[THE DATA — start]

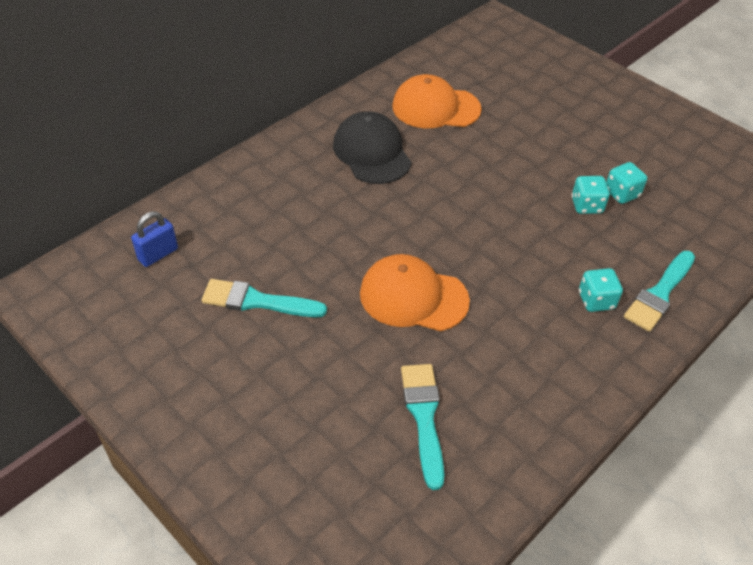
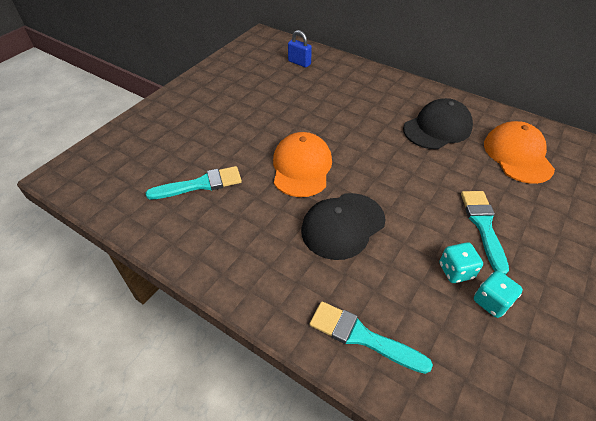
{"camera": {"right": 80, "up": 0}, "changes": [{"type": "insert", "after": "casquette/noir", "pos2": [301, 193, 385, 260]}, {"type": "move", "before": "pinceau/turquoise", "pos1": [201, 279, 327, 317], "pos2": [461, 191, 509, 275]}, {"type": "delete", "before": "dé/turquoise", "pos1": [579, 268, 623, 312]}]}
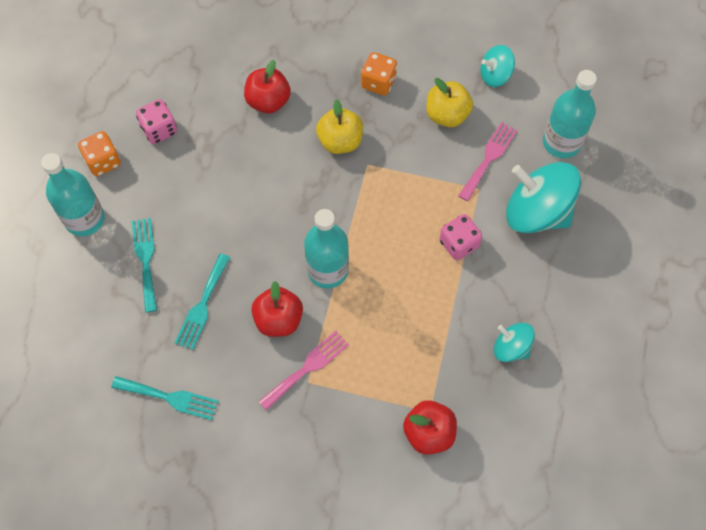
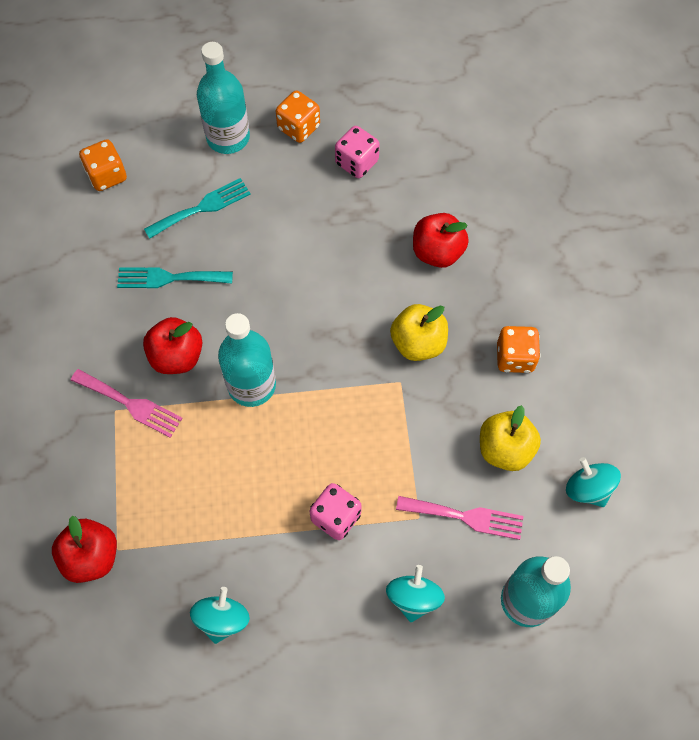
{"camera": {"right": 70, "up": 0}, "changes": [{"type": "insert", "after": "dé/orange", "pos2": [79, 140, 127, 191]}, {"type": "resize", "before": "toupie/turquoise", "pos1": [506, 162, 581, 233], "pos2": [386, 565, 445, 622], "scale": 0.52}, {"type": "delete", "before": "fourchette/turquoise", "pos1": [111, 376, 218, 420]}]}
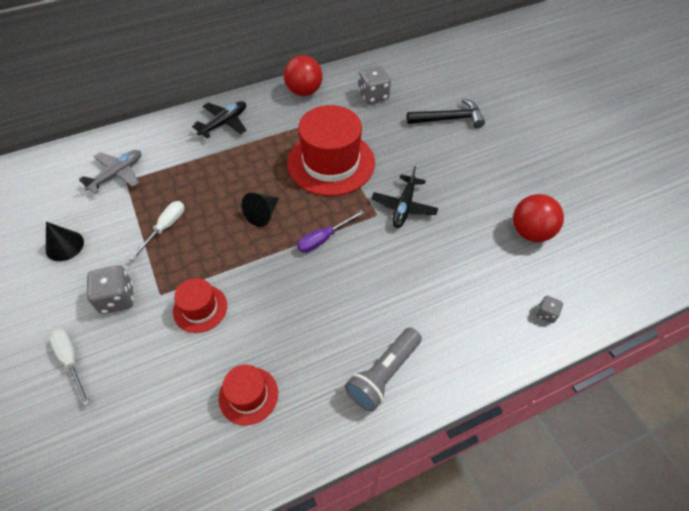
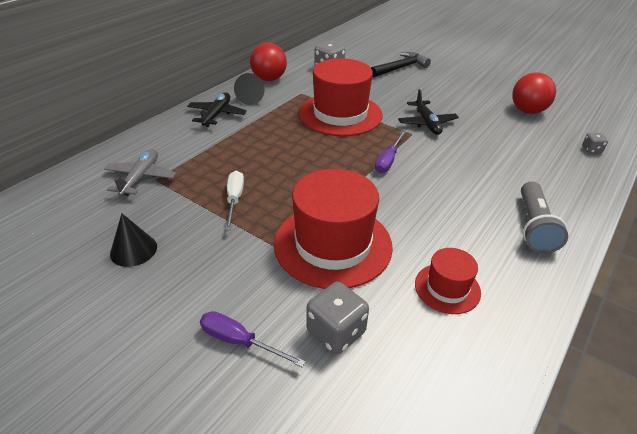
{"camera": {"right": -30, "up": -15}, "changes": [{"type": "recolor", "before": "tournevis/blanc", "after": "tournevis/violet", "pos1": [49, 329, 90, 406], "pos2": [200, 311, 306, 367]}, {"type": "move", "before": "cône/noir", "pos1": [241, 193, 279, 227], "pos2": [234, 73, 265, 105]}, {"type": "resize", "before": "chapeau/rouge", "pos1": [173, 278, 227, 333], "pos2": [274, 169, 393, 289], "scale": 1.98}, {"type": "move", "before": "dé/gris", "pos1": [87, 265, 134, 314], "pos2": [307, 282, 369, 354]}]}
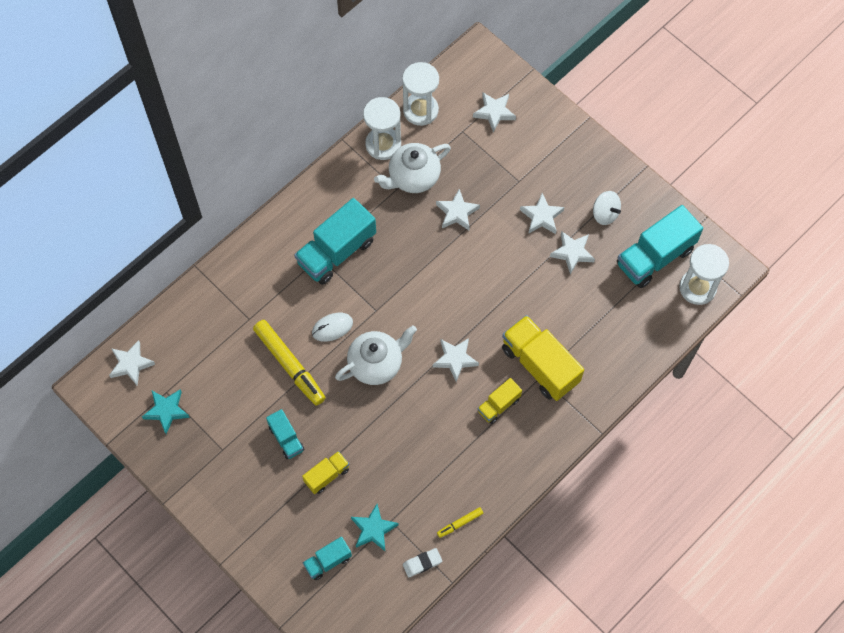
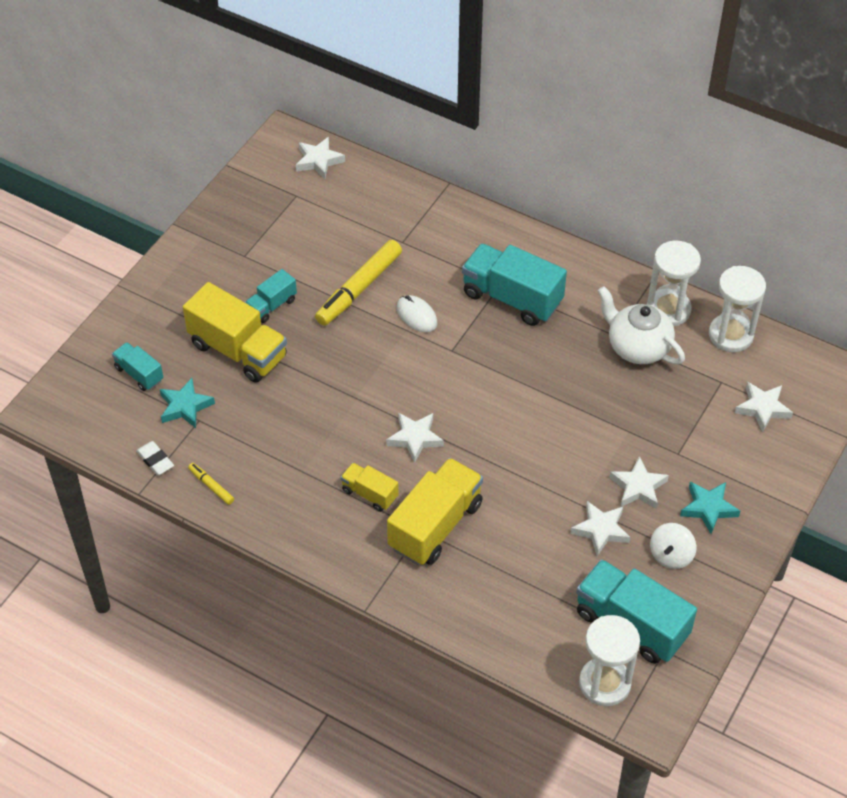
{"camera": {"right": 75, "up": -15}, "changes": [{"type": "resize", "before": "camion/jaune", "pos1": [302, 451, 349, 494], "pos2": [183, 282, 287, 383], "scale": 1.9}, {"type": "move", "before": "étoile/turquoise", "pos1": [142, 389, 190, 434], "pos2": [680, 482, 740, 534]}, {"type": "delete", "before": "théière/blanc", "pos1": [335, 326, 417, 385]}, {"type": "delete", "before": "étoile/blanc", "pos1": [436, 189, 480, 230]}]}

[THE DATA — finish]

Output the complete listing exactly as it appears, except for the images.

▸ EXERCISE OUTPUT
{"camera": {"right": 80, "up": 0}, "changes": [{"type": "insert", "after": "casquette/noir", "pos2": [301, 193, 385, 260]}, {"type": "move", "before": "pinceau/turquoise", "pos1": [201, 279, 327, 317], "pos2": [461, 191, 509, 275]}, {"type": "delete", "before": "dé/turquoise", "pos1": [579, 268, 623, 312]}]}
{"camera": {"right": 70, "up": 0}, "changes": [{"type": "insert", "after": "dé/orange", "pos2": [79, 140, 127, 191]}, {"type": "resize", "before": "toupie/turquoise", "pos1": [506, 162, 581, 233], "pos2": [386, 565, 445, 622], "scale": 0.52}, {"type": "delete", "before": "fourchette/turquoise", "pos1": [111, 376, 218, 420]}]}
{"camera": {"right": -30, "up": -15}, "changes": [{"type": "recolor", "before": "tournevis/blanc", "after": "tournevis/violet", "pos1": [49, 329, 90, 406], "pos2": [200, 311, 306, 367]}, {"type": "move", "before": "cône/noir", "pos1": [241, 193, 279, 227], "pos2": [234, 73, 265, 105]}, {"type": "resize", "before": "chapeau/rouge", "pos1": [173, 278, 227, 333], "pos2": [274, 169, 393, 289], "scale": 1.98}, {"type": "move", "before": "dé/gris", "pos1": [87, 265, 134, 314], "pos2": [307, 282, 369, 354]}]}
{"camera": {"right": 75, "up": -15}, "changes": [{"type": "resize", "before": "camion/jaune", "pos1": [302, 451, 349, 494], "pos2": [183, 282, 287, 383], "scale": 1.9}, {"type": "move", "before": "étoile/turquoise", "pos1": [142, 389, 190, 434], "pos2": [680, 482, 740, 534]}, {"type": "delete", "before": "théière/blanc", "pos1": [335, 326, 417, 385]}, {"type": "delete", "before": "étoile/blanc", "pos1": [436, 189, 480, 230]}]}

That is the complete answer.